Whenever a line below includes the string "portfel", show it.

▶ **DATA SECTION**
--
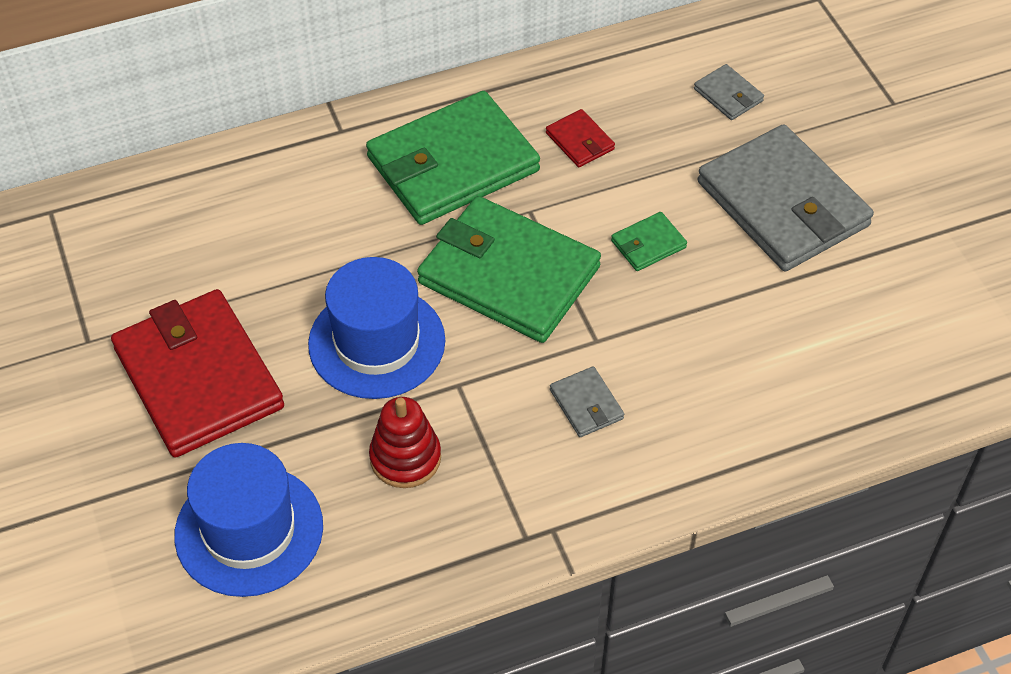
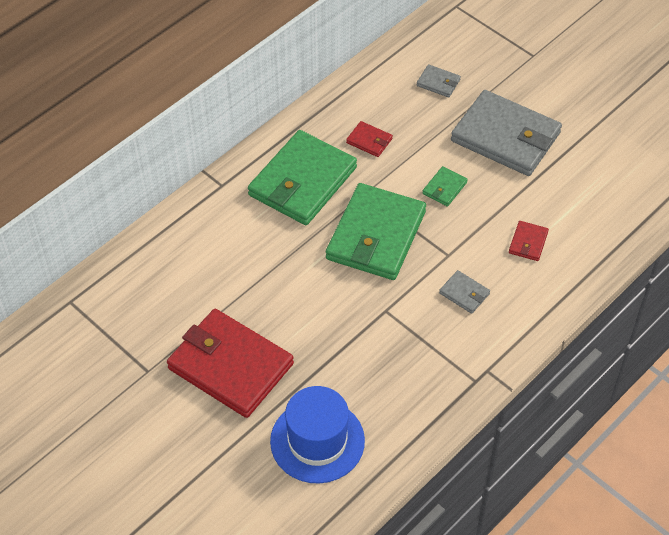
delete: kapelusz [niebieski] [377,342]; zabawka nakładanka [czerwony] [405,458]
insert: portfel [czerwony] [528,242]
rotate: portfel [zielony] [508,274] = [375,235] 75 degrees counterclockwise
--
▶ **RESULT OF THIS EXERCISE**
insert: portfel [czerwony] [528,242]
rotate: portfel [zielony] [508,274] = [375,235] 75 degrees counterclockwise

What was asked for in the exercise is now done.